Problem details
Word for word, return the lines below from the first through the line that has "none -> tan brick I8:I10 level 1", dropping the pictures.
[Opening Input section]
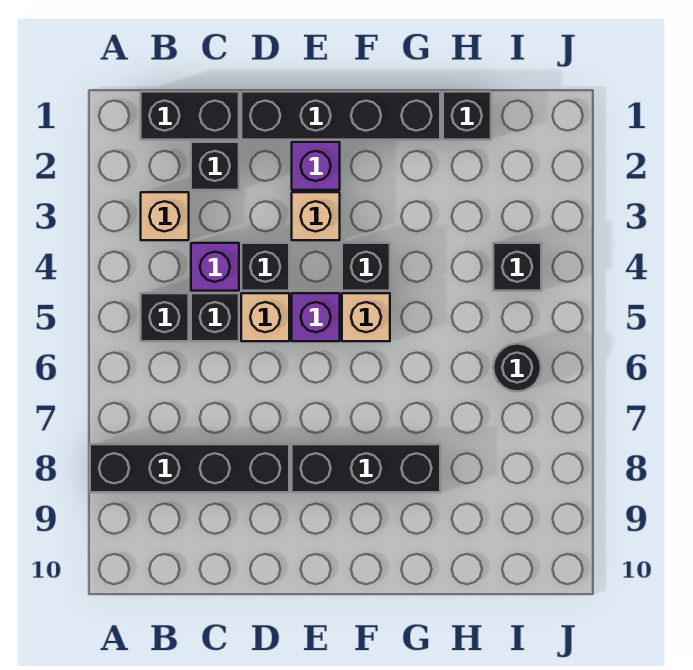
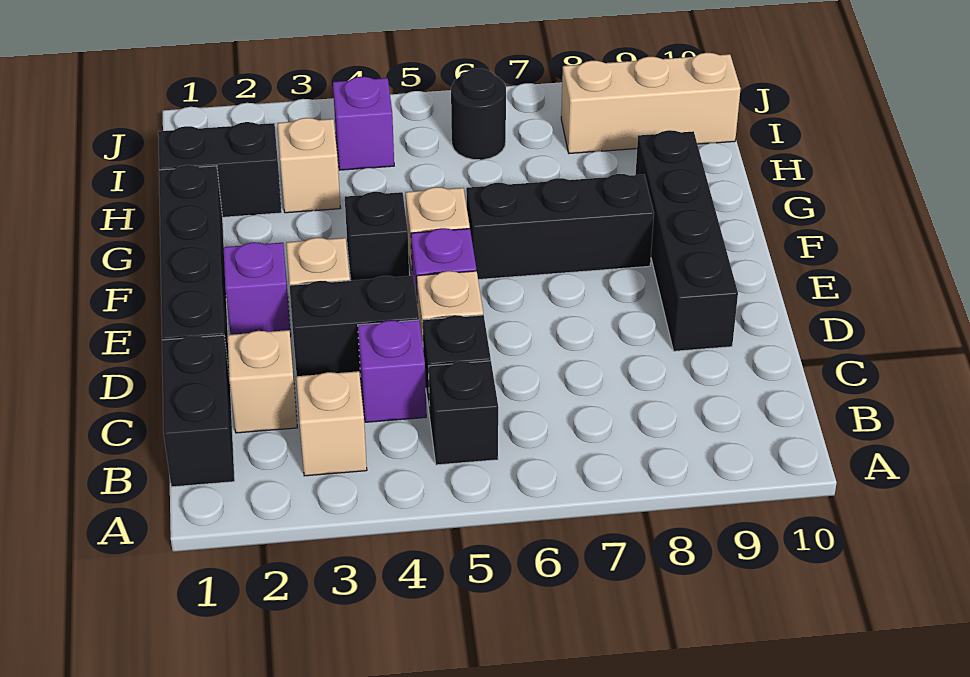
black brick A8:D8 level 1 -> black brick D9:G9 level 1
black brick C2 level 1 -> tan brick C2 level 1
black brick D4 level 1 -> black brick D3:D4 level 1
black brick E8:G8 level 1 -> black brick F6:F8 level 1
black brick H1 level 1 -> black brick H1:H2 level 1
none -> tan brick H3 level 1
black brick I4 level 1 -> purple brick I4 level 1
none -> tan brick I8:I10 level 1

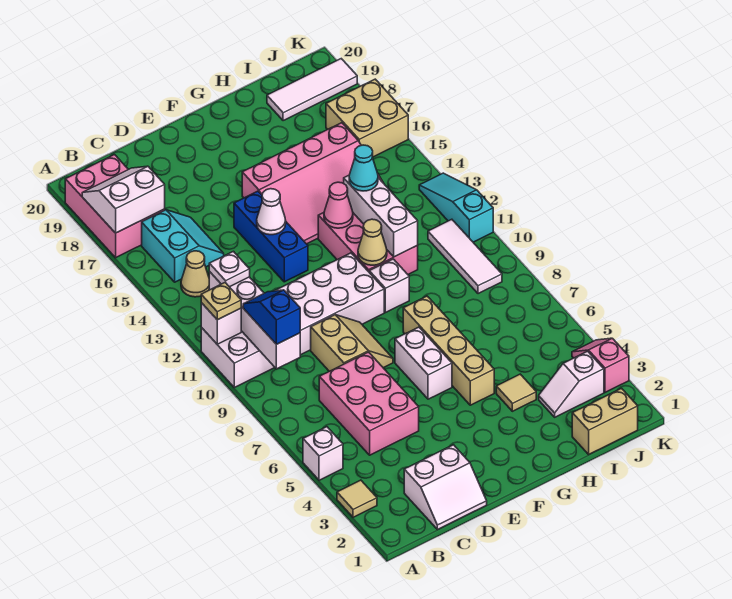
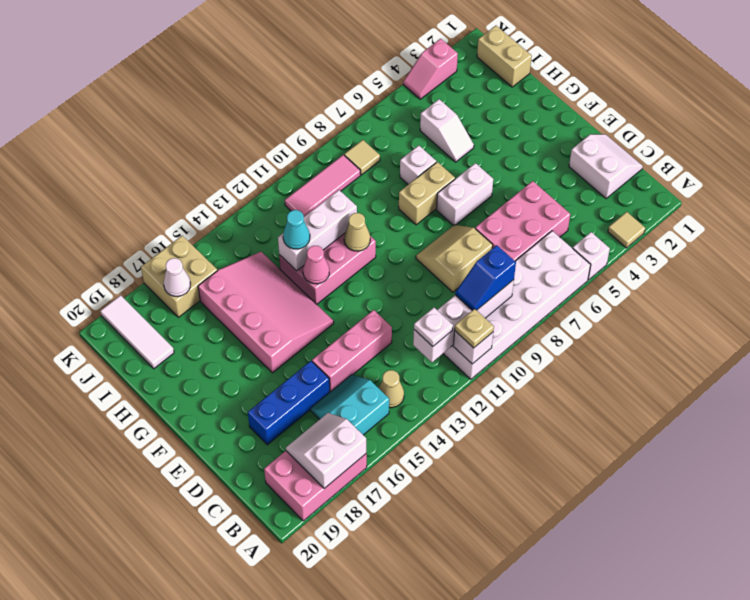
white brick A10:F11 level 1 -> white brick A6:B11 level 1
white slope A17:B18 level 2 top 17 -> white slope A17:B18 level 2 top A
none -> pink brick D13:D15 level 1
blue brick E13:E15 level 1 -> blue brick D16:D18 level 1
white cone E14 level 2 -> white cone J17 level 2
tan brick G5:G8 level 1 -> tan brick G7:G8 level 1
white brick G10 level 1 -> white brick H7 level 1
tan tile H4 level 1 -> tan tile J8 level 1
white slope I3:J3 level 1 top J -> white slope H5:I5 level 1 top I
white tile J9:J11 level 1 -> pink tile J9:J11 level 1
cyan slope K11:K13 level 1 top 11 -> none

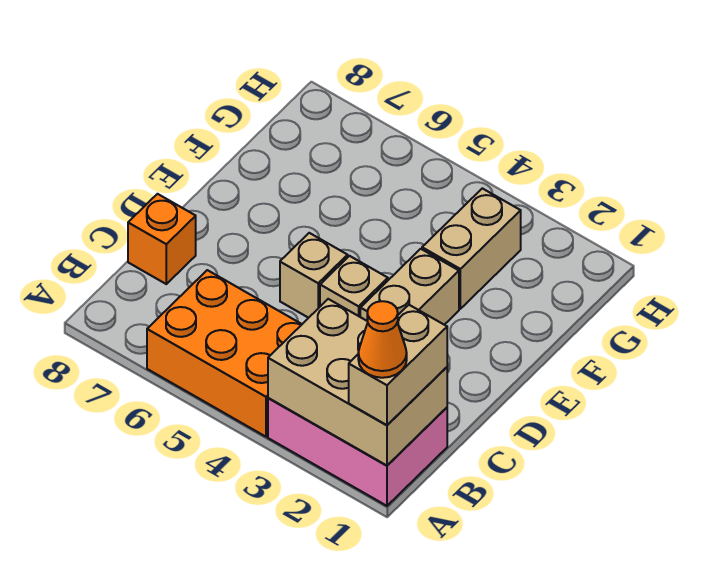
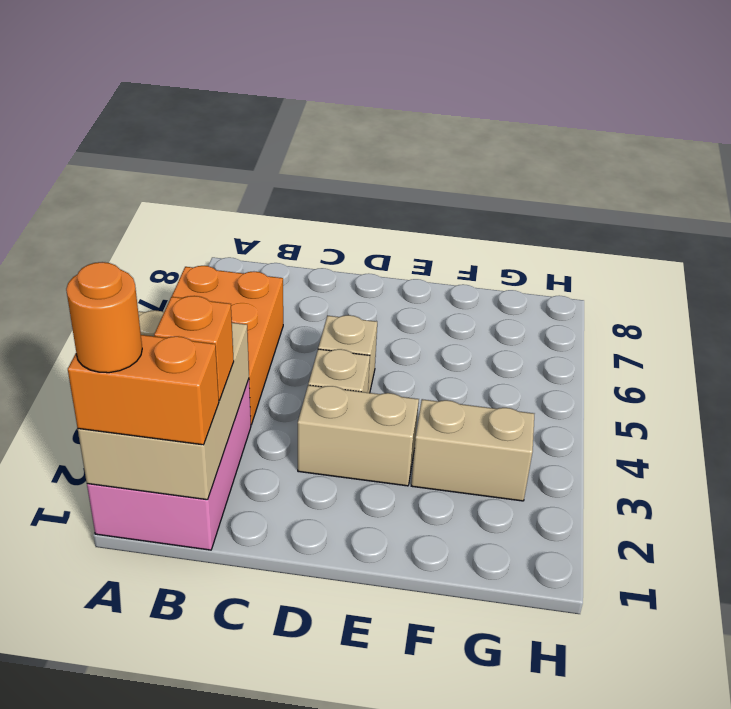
tan brick A1:B1 level 3 -> orange brick A1:B1 level 3
orange cone A1 level 4 -> orange round brick A1 level 4
orange brick C8 level 1 -> orange brick B2 level 3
[Closing Input section]
Answer to this problem
black brick A8:D8 level 1 -> black brick D9:G9 level 1
black brick C2 level 1 -> tan brick C2 level 1
black brick D4 level 1 -> black brick D3:D4 level 1
black brick E8:G8 level 1 -> black brick F6:F8 level 1
black brick H1 level 1 -> black brick H1:H2 level 1
none -> tan brick H3 level 1
black brick I4 level 1 -> purple brick I4 level 1
none -> tan brick I8:I10 level 1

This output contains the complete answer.